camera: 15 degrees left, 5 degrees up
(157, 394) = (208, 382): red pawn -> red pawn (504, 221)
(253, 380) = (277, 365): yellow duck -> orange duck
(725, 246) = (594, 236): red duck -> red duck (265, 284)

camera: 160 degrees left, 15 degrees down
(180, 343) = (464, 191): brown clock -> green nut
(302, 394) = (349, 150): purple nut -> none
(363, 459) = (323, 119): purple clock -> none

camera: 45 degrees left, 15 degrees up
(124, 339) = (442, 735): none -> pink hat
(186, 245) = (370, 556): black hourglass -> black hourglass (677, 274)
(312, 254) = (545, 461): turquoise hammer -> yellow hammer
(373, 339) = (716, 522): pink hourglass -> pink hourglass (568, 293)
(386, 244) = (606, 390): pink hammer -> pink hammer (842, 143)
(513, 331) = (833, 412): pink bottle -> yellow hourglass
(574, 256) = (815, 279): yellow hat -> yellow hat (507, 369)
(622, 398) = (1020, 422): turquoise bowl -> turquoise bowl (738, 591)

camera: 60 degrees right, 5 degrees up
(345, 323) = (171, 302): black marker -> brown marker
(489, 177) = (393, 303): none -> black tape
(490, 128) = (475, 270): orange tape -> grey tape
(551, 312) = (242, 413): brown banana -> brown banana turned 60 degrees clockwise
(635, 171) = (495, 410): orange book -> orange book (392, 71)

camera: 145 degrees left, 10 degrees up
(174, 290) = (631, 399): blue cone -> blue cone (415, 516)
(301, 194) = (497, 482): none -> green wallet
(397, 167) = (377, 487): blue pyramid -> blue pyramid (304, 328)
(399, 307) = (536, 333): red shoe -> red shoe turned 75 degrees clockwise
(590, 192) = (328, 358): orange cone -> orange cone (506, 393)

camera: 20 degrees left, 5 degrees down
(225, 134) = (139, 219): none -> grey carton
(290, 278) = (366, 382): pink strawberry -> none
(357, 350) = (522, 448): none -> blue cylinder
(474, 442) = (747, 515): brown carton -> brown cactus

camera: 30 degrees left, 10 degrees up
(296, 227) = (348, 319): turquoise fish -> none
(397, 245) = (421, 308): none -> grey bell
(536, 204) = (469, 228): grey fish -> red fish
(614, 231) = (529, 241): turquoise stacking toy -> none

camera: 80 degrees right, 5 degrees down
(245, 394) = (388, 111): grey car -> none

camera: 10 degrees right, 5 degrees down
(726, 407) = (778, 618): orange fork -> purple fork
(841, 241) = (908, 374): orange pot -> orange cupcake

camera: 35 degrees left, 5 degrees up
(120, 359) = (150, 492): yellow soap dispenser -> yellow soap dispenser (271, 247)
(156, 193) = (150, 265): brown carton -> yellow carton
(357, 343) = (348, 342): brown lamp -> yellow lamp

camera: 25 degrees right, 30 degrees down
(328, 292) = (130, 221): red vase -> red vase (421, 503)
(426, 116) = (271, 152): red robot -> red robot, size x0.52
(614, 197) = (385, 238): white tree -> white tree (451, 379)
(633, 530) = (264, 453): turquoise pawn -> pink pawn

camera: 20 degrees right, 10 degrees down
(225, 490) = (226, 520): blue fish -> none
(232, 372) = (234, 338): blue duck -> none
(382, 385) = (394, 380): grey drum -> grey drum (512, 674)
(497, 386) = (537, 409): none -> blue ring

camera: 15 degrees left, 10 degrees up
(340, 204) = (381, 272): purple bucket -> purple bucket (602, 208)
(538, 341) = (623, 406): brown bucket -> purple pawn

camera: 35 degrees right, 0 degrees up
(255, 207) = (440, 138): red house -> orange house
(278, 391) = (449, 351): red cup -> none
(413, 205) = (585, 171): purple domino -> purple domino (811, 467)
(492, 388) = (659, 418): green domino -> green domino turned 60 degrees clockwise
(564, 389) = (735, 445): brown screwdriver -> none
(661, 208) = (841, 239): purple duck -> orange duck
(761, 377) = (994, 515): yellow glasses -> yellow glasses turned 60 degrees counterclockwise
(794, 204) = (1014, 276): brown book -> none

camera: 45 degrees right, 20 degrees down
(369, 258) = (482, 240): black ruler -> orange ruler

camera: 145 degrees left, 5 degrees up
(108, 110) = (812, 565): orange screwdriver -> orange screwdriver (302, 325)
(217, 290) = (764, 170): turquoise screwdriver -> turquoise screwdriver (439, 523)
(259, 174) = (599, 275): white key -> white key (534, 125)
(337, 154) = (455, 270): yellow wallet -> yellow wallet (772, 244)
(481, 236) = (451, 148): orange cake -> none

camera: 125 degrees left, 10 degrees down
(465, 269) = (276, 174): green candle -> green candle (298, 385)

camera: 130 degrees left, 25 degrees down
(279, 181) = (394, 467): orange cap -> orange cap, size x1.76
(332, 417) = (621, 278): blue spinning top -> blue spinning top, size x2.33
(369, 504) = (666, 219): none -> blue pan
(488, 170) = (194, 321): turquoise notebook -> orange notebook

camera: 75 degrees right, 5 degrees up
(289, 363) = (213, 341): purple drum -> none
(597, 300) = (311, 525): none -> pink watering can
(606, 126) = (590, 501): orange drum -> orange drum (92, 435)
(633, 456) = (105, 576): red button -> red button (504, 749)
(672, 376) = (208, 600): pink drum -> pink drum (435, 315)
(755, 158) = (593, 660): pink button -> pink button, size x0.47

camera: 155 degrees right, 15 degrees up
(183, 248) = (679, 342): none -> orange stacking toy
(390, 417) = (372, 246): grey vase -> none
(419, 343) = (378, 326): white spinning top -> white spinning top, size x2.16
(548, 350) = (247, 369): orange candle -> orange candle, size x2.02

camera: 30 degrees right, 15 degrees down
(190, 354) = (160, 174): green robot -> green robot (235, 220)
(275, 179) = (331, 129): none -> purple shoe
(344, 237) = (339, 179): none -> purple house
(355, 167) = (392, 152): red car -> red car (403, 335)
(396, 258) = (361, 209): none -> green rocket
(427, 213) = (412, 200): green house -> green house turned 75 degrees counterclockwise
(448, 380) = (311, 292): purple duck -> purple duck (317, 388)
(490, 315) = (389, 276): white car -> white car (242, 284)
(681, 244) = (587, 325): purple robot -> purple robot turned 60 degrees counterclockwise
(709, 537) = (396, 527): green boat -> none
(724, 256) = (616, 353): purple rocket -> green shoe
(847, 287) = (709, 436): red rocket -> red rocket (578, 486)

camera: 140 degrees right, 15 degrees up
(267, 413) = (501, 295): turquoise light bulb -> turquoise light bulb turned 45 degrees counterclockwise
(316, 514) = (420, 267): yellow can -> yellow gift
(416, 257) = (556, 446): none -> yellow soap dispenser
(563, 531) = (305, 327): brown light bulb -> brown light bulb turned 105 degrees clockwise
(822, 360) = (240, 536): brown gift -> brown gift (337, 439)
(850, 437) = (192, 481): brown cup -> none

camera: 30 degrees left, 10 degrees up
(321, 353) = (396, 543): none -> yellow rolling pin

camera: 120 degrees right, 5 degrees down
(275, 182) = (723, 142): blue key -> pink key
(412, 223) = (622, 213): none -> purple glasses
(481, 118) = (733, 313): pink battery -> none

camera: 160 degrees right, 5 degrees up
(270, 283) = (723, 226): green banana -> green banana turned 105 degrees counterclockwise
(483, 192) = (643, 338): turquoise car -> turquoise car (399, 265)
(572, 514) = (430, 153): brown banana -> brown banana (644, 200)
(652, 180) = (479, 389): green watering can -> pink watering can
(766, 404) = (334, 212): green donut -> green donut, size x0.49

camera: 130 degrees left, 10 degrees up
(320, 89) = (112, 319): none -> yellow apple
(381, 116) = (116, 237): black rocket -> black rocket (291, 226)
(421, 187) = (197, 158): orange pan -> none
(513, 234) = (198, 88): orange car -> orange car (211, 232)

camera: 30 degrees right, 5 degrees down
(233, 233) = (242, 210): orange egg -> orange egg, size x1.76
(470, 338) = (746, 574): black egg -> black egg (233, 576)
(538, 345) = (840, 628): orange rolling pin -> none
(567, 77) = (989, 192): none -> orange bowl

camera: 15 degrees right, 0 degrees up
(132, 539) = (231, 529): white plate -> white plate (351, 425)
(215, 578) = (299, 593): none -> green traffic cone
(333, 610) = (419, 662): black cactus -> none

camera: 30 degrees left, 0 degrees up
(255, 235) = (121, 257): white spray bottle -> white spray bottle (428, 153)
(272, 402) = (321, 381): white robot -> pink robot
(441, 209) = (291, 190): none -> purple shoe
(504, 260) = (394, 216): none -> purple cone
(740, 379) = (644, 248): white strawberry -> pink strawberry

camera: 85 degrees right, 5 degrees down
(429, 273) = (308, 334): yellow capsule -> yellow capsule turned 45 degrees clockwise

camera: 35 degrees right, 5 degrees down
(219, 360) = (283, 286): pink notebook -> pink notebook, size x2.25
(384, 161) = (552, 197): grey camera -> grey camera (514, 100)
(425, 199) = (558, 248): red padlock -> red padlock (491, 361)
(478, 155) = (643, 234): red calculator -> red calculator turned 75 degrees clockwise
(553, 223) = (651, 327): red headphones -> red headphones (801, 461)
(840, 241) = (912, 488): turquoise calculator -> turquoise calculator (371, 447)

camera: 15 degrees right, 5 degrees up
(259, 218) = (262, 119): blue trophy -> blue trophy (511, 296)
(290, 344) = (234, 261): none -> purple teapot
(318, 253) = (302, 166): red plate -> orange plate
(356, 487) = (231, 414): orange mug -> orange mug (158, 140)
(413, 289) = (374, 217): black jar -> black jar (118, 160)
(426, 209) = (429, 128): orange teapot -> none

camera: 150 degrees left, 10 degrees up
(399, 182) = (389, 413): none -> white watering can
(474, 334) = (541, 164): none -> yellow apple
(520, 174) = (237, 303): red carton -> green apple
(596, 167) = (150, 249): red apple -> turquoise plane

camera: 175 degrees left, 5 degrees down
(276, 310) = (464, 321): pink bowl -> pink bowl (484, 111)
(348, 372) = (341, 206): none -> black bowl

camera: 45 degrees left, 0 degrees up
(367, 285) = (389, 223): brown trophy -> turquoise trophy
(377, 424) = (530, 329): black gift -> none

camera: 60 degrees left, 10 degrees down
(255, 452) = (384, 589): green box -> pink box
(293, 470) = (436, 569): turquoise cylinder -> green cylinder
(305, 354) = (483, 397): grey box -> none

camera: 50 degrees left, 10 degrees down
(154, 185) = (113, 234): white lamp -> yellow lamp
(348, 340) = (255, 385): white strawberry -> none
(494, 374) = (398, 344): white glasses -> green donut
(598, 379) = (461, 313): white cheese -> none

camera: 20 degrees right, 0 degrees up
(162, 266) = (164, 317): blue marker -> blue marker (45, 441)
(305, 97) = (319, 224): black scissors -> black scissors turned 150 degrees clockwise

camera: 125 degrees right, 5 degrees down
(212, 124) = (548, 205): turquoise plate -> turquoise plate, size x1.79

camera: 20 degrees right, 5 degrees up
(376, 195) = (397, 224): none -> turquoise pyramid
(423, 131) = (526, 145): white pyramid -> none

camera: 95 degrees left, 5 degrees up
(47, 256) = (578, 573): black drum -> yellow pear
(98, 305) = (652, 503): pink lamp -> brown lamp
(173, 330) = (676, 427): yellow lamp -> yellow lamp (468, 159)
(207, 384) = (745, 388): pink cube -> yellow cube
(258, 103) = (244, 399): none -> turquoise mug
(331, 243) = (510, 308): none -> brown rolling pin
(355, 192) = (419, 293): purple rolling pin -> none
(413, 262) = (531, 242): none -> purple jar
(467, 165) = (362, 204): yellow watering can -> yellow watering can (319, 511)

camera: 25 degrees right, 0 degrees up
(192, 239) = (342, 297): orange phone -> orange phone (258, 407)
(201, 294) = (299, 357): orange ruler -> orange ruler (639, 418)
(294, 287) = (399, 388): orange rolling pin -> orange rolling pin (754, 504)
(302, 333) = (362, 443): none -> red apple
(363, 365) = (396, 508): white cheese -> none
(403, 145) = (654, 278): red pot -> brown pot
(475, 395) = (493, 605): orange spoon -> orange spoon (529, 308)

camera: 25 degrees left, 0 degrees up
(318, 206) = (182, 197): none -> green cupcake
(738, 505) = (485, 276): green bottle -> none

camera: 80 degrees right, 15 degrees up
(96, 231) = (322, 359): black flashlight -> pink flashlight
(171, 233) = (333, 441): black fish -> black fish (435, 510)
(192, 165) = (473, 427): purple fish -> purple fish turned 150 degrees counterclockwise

* * * * *

» **Exercise brief**
Reproduce word for word the material above, starting with the line that has "(419, 343) = (378, 326): white" and stopping after the line that has "(275, 179) = (331, 129): none -> purple shoe".

» **Exercise output**
(419, 343) = (378, 326): white spinning top -> white spinning top, size x2.16
(548, 350) = (247, 369): orange candle -> orange candle, size x2.02

camera: 30 degrees right, 15 degrees down
(190, 354) = (160, 174): green robot -> green robot (235, 220)
(275, 179) = (331, 129): none -> purple shoe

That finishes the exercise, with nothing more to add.